Records shown -
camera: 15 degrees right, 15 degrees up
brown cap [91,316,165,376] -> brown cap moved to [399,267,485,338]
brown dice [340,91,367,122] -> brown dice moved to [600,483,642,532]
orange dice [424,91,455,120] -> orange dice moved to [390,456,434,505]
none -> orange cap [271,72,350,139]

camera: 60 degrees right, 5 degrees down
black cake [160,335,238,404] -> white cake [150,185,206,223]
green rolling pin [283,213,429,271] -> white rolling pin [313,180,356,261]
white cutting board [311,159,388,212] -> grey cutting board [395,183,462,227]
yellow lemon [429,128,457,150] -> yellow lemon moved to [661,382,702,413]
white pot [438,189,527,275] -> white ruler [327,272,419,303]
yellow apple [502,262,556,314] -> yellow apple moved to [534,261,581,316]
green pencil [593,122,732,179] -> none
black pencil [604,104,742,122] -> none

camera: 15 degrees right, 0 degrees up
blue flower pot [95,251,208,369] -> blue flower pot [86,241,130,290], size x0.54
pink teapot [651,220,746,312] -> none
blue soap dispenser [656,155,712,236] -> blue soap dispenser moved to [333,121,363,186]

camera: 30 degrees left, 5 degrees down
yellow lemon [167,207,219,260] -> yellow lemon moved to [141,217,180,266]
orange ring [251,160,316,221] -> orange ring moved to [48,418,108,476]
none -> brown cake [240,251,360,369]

Work to complete -
Each record shown above is to be given again exactly.

Answer box -
camera: 15 degrees right, 15 degrees up
brown cap [91,316,165,376] -> brown cap moved to [399,267,485,338]
brown dice [340,91,367,122] -> brown dice moved to [600,483,642,532]
orange dice [424,91,455,120] -> orange dice moved to [390,456,434,505]
none -> orange cap [271,72,350,139]

camera: 60 degrees right, 5 degrees down
black cake [160,335,238,404] -> white cake [150,185,206,223]
green rolling pin [283,213,429,271] -> white rolling pin [313,180,356,261]
white cutting board [311,159,388,212] -> grey cutting board [395,183,462,227]
yellow lemon [429,128,457,150] -> yellow lemon moved to [661,382,702,413]
white pot [438,189,527,275] -> white ruler [327,272,419,303]
yellow apple [502,262,556,314] -> yellow apple moved to [534,261,581,316]
green pencil [593,122,732,179] -> none
black pencil [604,104,742,122] -> none

camera: 15 degrees right, 0 degrees up
blue flower pot [95,251,208,369] -> blue flower pot [86,241,130,290], size x0.54
pink teapot [651,220,746,312] -> none
blue soap dispenser [656,155,712,236] -> blue soap dispenser moved to [333,121,363,186]

camera: 30 degrees left, 5 degrees down
yellow lemon [167,207,219,260] -> yellow lemon moved to [141,217,180,266]
orange ring [251,160,316,221] -> orange ring moved to [48,418,108,476]
none -> brown cake [240,251,360,369]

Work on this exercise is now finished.